----- Raw data -----

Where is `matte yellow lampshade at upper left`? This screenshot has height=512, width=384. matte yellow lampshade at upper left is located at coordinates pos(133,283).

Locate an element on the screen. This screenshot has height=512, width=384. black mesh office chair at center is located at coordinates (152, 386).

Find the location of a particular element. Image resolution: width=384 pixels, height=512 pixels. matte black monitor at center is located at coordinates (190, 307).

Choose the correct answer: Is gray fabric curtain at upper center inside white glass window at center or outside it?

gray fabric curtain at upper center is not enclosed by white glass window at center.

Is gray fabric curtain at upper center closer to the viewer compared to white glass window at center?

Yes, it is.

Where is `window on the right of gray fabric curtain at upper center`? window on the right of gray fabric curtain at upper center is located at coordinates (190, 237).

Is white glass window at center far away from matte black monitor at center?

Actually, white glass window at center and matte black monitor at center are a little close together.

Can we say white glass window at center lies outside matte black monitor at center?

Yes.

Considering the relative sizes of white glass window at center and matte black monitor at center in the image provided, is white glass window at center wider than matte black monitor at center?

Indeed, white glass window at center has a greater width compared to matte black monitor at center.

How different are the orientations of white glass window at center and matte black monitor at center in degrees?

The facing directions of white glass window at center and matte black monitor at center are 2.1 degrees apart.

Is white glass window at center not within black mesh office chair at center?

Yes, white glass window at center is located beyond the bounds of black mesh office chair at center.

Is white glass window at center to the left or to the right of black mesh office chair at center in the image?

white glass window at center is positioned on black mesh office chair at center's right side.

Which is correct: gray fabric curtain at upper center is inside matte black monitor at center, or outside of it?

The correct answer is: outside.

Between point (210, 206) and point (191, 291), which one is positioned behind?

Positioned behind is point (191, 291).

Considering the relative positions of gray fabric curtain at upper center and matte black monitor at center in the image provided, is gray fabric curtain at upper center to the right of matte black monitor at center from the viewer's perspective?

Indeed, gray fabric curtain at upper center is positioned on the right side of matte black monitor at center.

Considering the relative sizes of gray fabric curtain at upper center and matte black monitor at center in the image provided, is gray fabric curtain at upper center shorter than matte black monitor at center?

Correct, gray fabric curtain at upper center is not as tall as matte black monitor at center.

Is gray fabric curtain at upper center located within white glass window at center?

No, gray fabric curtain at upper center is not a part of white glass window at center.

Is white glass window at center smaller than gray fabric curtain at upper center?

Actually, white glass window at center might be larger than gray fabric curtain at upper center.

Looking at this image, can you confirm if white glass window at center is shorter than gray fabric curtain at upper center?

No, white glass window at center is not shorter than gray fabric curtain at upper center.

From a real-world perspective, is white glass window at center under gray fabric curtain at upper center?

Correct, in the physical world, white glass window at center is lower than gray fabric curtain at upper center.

-----

Exercise details = Quote all of the lines above verbatim, from the first to the last.

Written solution =
Where is `matte yellow lampshade at upper left`? This screenshot has height=512, width=384. matte yellow lampshade at upper left is located at coordinates pos(133,283).

Locate an element on the screen. This screenshot has height=512, width=384. black mesh office chair at center is located at coordinates (152, 386).

Find the location of a particular element. Image resolution: width=384 pixels, height=512 pixels. matte black monitor at center is located at coordinates (190, 307).

Choose the correct answer: Is gray fabric curtain at upper center inside white glass window at center or outside it?

gray fabric curtain at upper center is not enclosed by white glass window at center.

Is gray fabric curtain at upper center closer to the viewer compared to white glass window at center?

Yes, it is.

Where is `window on the right of gray fabric curtain at upper center`? window on the right of gray fabric curtain at upper center is located at coordinates (190, 237).

Is white glass window at center far away from matte black monitor at center?

Actually, white glass window at center and matte black monitor at center are a little close together.

Can we say white glass window at center lies outside matte black monitor at center?

Yes.

Considering the relative sizes of white glass window at center and matte black monitor at center in the image provided, is white glass window at center wider than matte black monitor at center?

Indeed, white glass window at center has a greater width compared to matte black monitor at center.

How different are the orientations of white glass window at center and matte black monitor at center in degrees?

The facing directions of white glass window at center and matte black monitor at center are 2.1 degrees apart.

Is white glass window at center not within black mesh office chair at center?

Yes, white glass window at center is located beyond the bounds of black mesh office chair at center.

Is white glass window at center to the left or to the right of black mesh office chair at center in the image?

white glass window at center is positioned on black mesh office chair at center's right side.

Which is correct: gray fabric curtain at upper center is inside matte black monitor at center, or outside of it?

The correct answer is: outside.

Between point (210, 206) and point (191, 291), which one is positioned behind?

Positioned behind is point (191, 291).

Considering the relative positions of gray fabric curtain at upper center and matte black monitor at center in the image provided, is gray fabric curtain at upper center to the right of matte black monitor at center from the viewer's perspective?

Indeed, gray fabric curtain at upper center is positioned on the right side of matte black monitor at center.

Considering the relative sizes of gray fabric curtain at upper center and matte black monitor at center in the image provided, is gray fabric curtain at upper center shorter than matte black monitor at center?

Correct, gray fabric curtain at upper center is not as tall as matte black monitor at center.

Is gray fabric curtain at upper center located within white glass window at center?

No, gray fabric curtain at upper center is not a part of white glass window at center.

Is white glass window at center smaller than gray fabric curtain at upper center?

Actually, white glass window at center might be larger than gray fabric curtain at upper center.

Looking at this image, can you confirm if white glass window at center is shorter than gray fabric curtain at upper center?

No, white glass window at center is not shorter than gray fabric curtain at upper center.

From a real-world perspective, is white glass window at center under gray fabric curtain at upper center?

Correct, in the physical world, white glass window at center is lower than gray fabric curtain at upper center.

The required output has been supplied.